§ EXCERPTED RECORDS
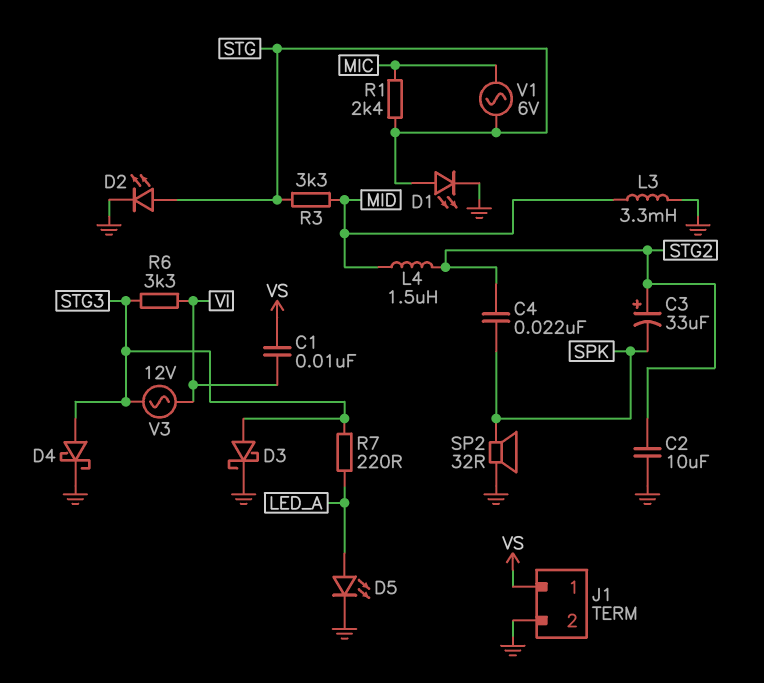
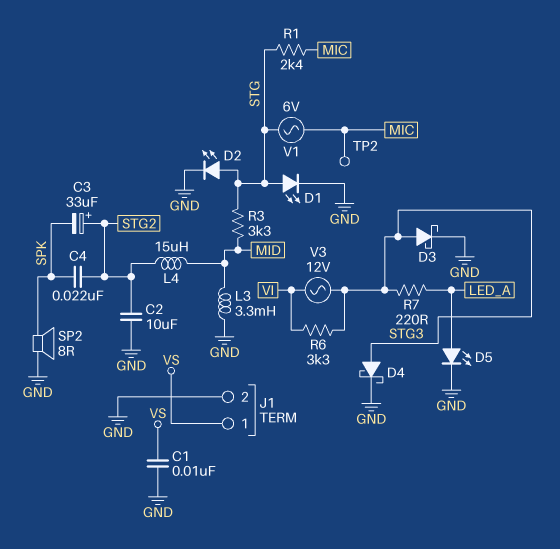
C1: 10nF (VI, VS) -> 10nF (GND, VS)
L4: 1.5uH (MID, STG2) -> 15uH (MID, STG2)
SP2: speaker 32R (GND, SPK) -> speaker 8R (GND, SPK)
TP2: none -> test point (MIC)

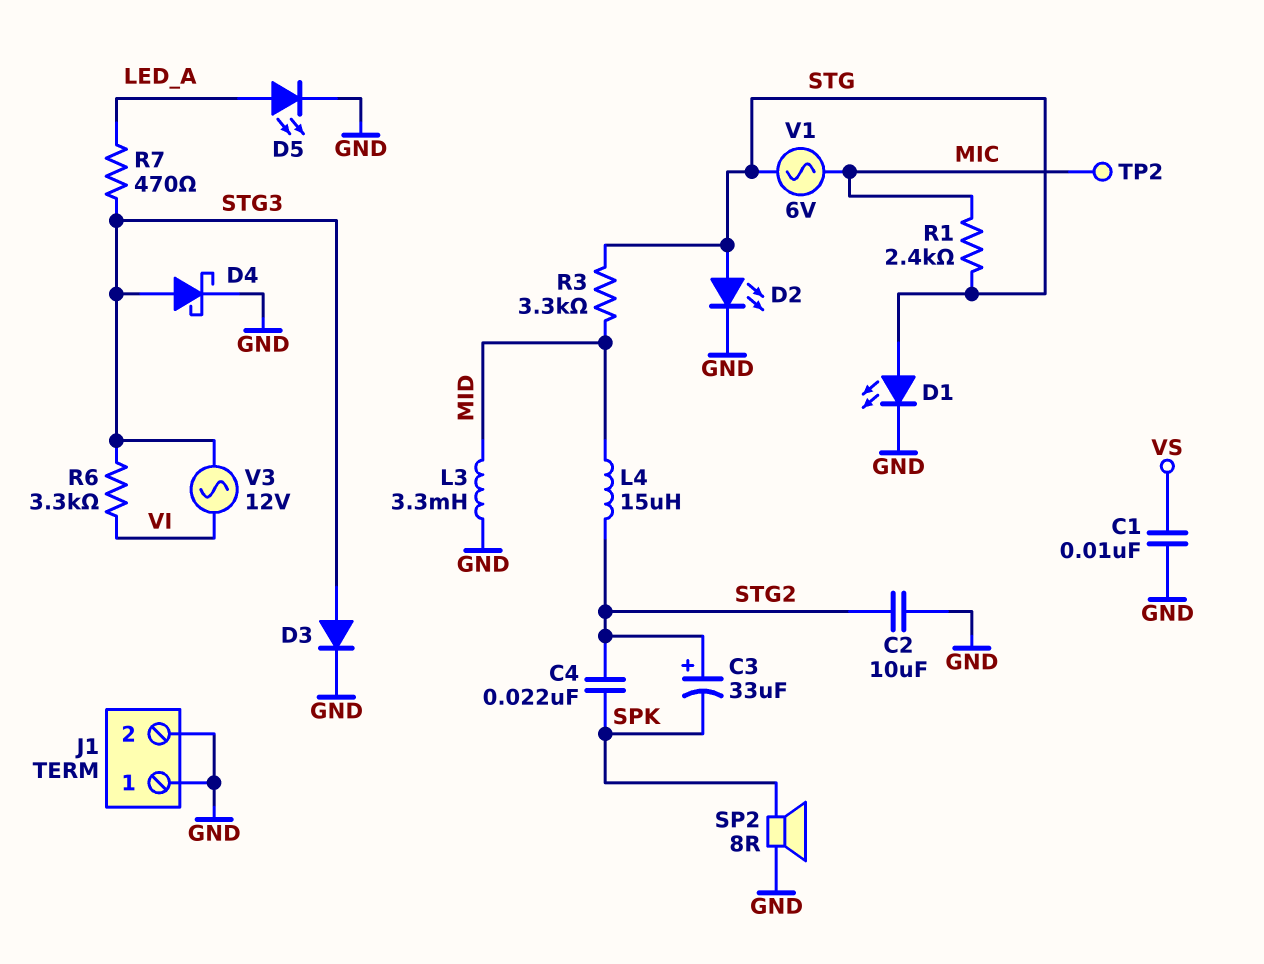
D3: schottky (A STG3, K GND) -> diode (A STG3, K GND)
J1 pin 1: VS -> GND
R7: 220 (LED_A, STG3) -> 470 (LED_A, STG3)

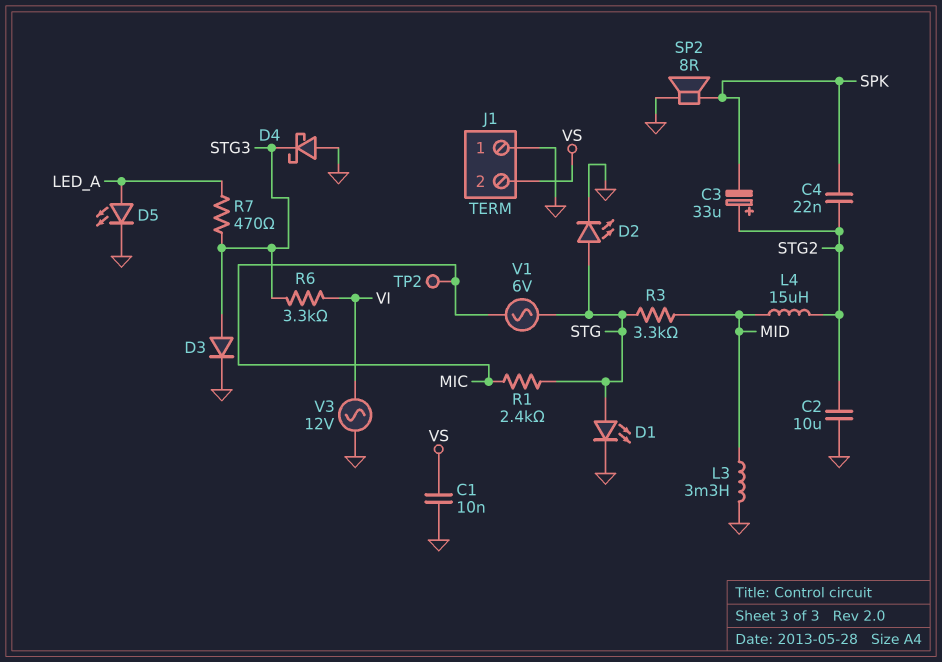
D4: schottky (A STG3, K GND) -> schottky (A GND, K STG3)
J1 pin 2: GND -> VS
V3: AC 12V (STG3, VI) -> AC 12V (GND, VI)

§ PROBLEM STATEMENT
Without the pictures, repeat the listing word for word.

§ ANSWER TO THE PROBLEM
C1: 10nF (VI, VS) -> 10nF (GND, VS)
L4: 1.5uH (MID, STG2) -> 15uH (MID, STG2)
SP2: speaker 32R (GND, SPK) -> speaker 8R (GND, SPK)
TP2: none -> test point (MIC)

D3: schottky (A STG3, K GND) -> diode (A STG3, K GND)
J1 pin 1: VS -> GND
R7: 220 (LED_A, STG3) -> 470 (LED_A, STG3)

D4: schottky (A STG3, K GND) -> schottky (A GND, K STG3)
J1 pin 2: GND -> VS
V3: AC 12V (STG3, VI) -> AC 12V (GND, VI)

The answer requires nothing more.